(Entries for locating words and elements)
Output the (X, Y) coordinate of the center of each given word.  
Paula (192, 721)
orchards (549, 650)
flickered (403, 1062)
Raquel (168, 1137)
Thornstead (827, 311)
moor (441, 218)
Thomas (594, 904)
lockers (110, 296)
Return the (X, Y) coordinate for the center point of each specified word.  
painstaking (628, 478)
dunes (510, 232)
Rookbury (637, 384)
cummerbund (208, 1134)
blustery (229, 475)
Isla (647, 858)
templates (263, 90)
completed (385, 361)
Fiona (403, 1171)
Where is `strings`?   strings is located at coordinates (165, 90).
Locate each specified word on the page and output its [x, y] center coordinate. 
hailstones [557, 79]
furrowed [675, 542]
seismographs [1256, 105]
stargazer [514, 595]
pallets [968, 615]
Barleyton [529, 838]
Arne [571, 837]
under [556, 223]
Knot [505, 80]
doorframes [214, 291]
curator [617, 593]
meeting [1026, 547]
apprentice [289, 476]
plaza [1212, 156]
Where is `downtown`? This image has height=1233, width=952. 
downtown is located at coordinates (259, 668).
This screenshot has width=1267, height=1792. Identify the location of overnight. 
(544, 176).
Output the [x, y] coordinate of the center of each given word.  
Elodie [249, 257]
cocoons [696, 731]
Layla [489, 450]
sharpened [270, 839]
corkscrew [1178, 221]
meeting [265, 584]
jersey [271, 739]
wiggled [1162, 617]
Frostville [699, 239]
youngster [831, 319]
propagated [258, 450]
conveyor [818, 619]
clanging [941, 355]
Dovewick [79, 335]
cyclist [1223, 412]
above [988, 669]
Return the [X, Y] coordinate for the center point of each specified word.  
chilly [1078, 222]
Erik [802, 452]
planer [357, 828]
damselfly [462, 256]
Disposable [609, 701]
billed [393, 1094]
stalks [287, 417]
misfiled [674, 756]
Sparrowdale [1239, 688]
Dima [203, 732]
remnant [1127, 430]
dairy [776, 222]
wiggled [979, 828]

- GOAL OF THE EXERCISE -
Which lines of the listing contain the word "specified"? Return each of them in full.

- ANSWER FOR THE TASK -
Return the (X, Y) coordinate for the center point of each specified word.  
Locate each specified word on the page and output its [x, y] center coordinate. 
Return the [X, Y] coordinate for the center point of each specified word.  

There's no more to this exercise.